**Information provided:**
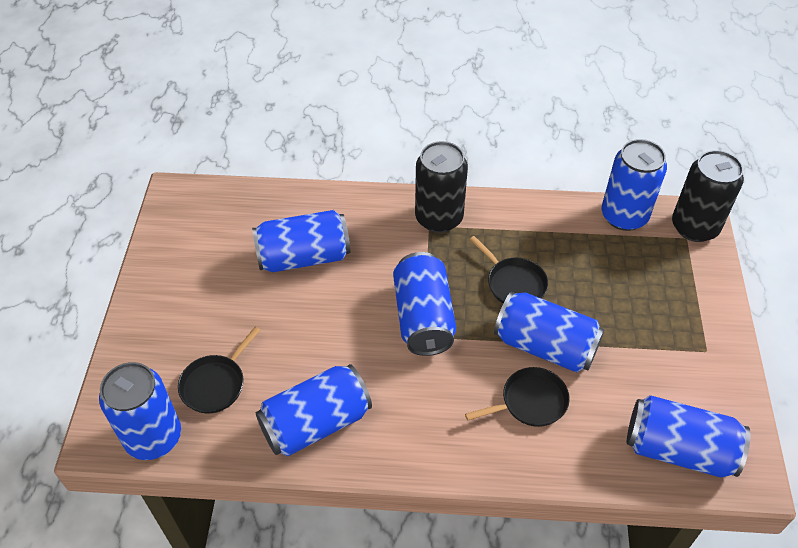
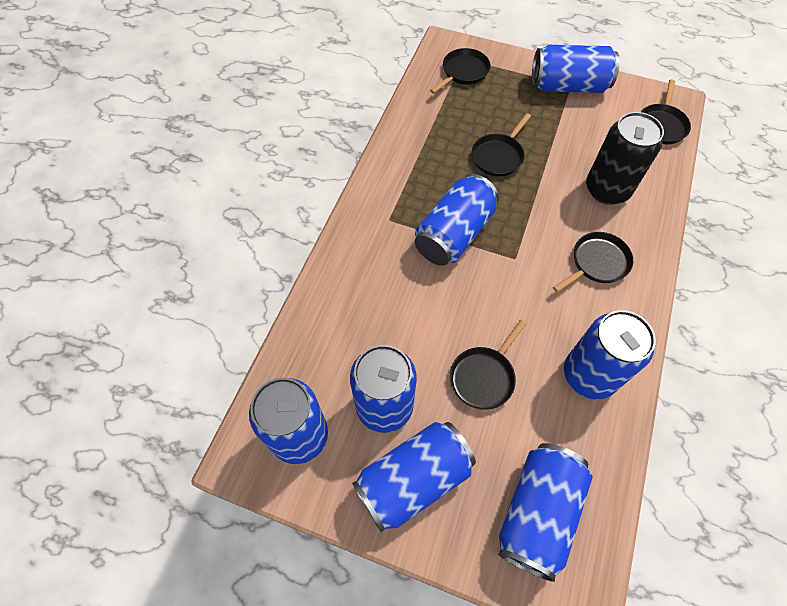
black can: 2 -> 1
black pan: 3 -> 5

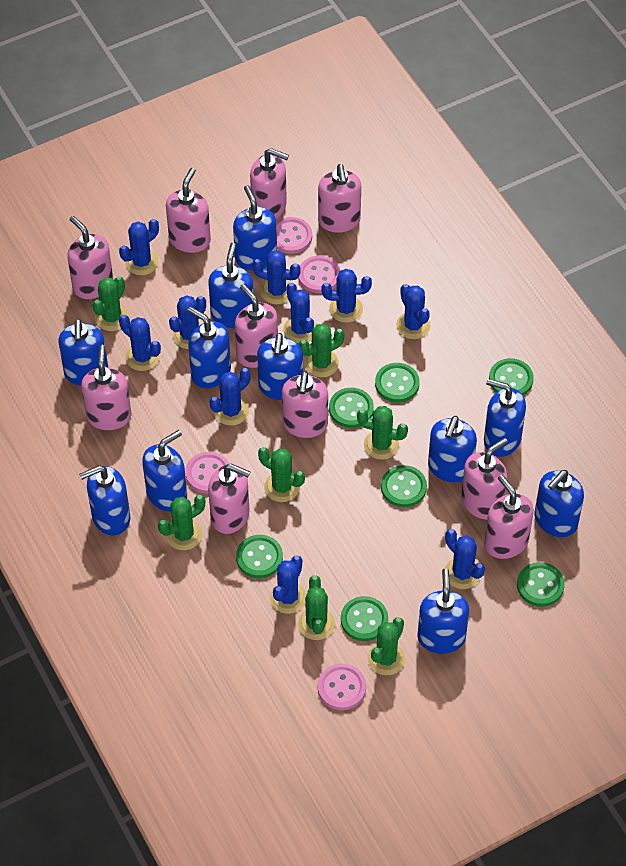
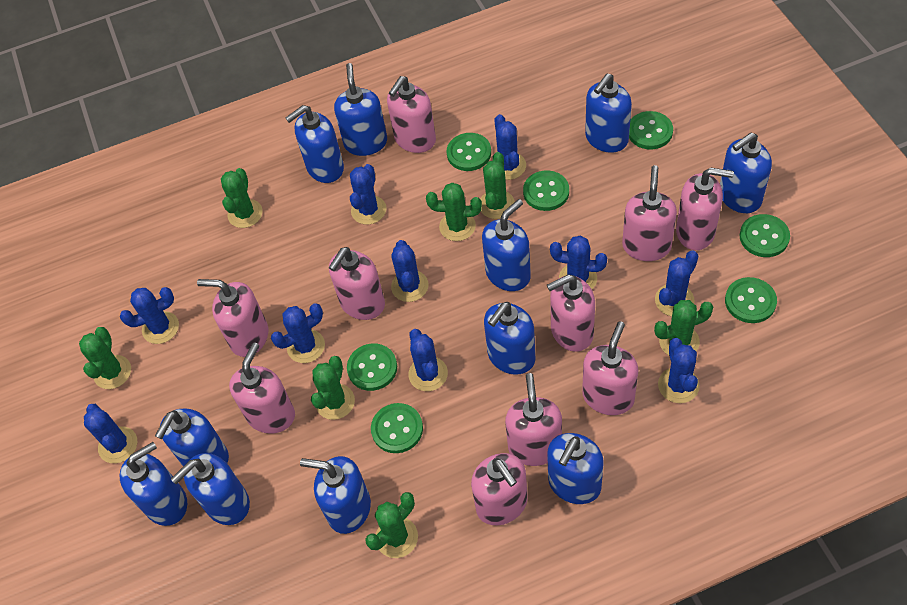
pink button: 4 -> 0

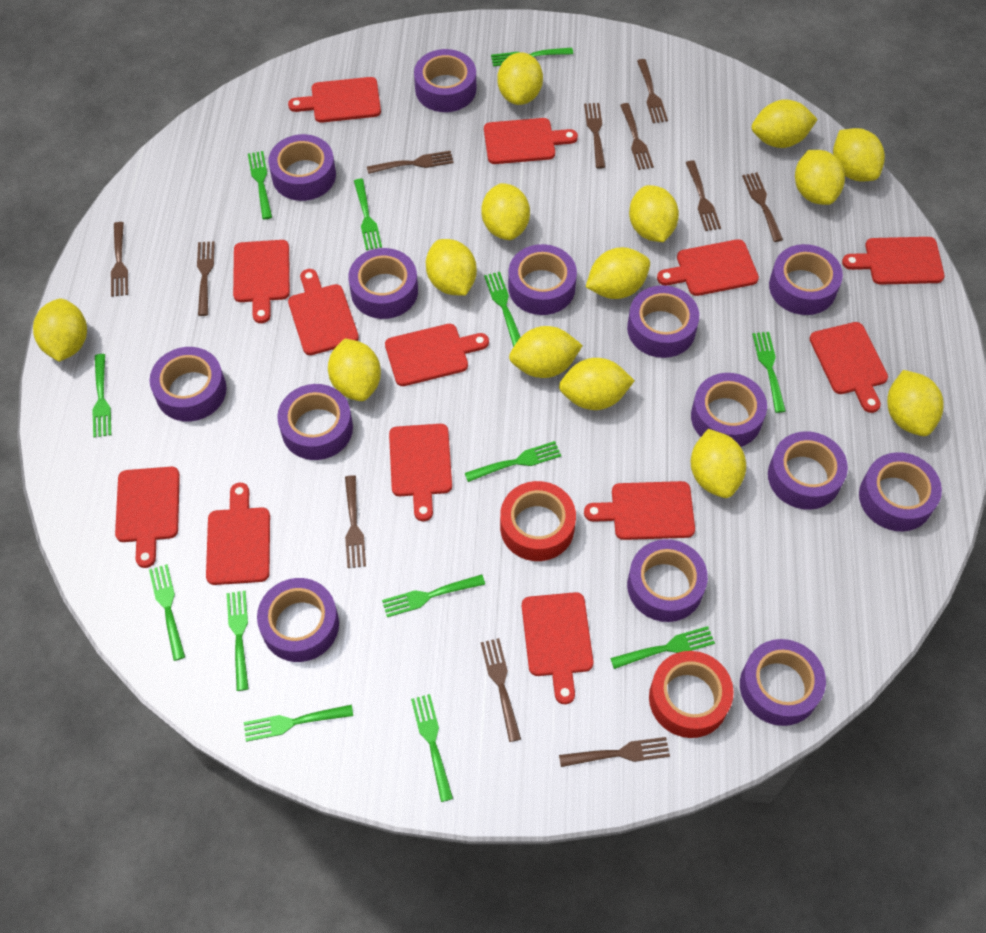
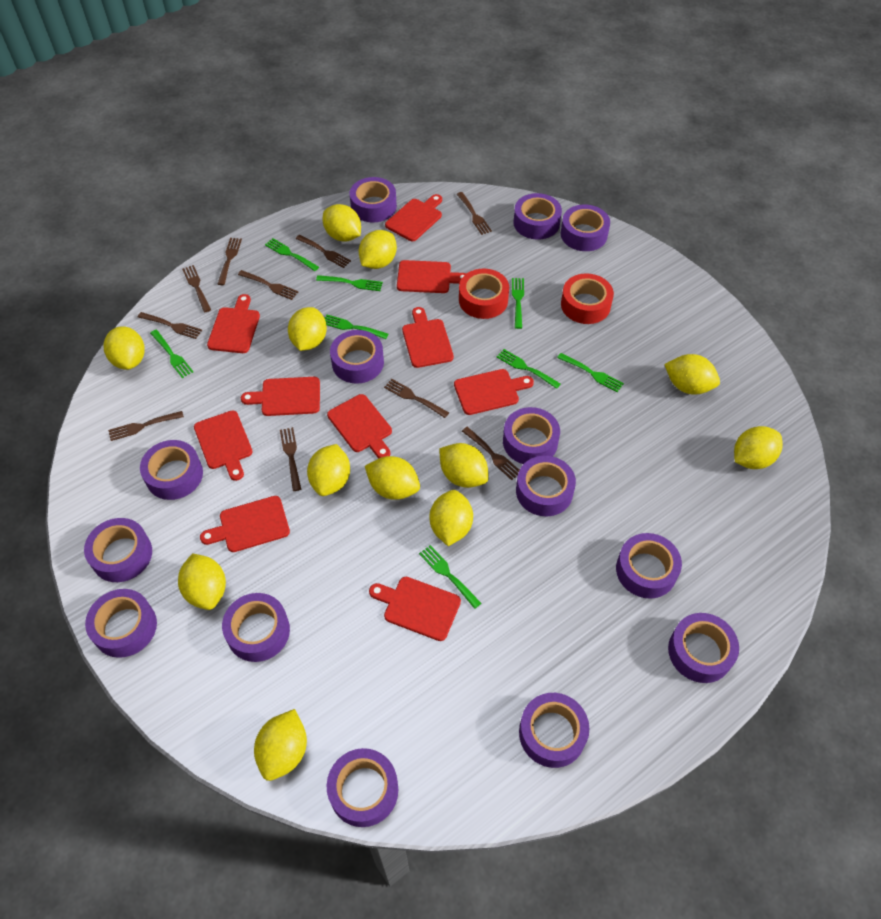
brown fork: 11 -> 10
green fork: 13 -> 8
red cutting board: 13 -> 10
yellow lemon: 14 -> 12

**What to work on:**
Everything in the records above must be repeated exactly, apart from the pictures.

**Your response:**
black can: 2 -> 1
black pan: 3 -> 5

pink button: 4 -> 0

brown fork: 11 -> 10
green fork: 13 -> 8
red cutting board: 13 -> 10
yellow lemon: 14 -> 12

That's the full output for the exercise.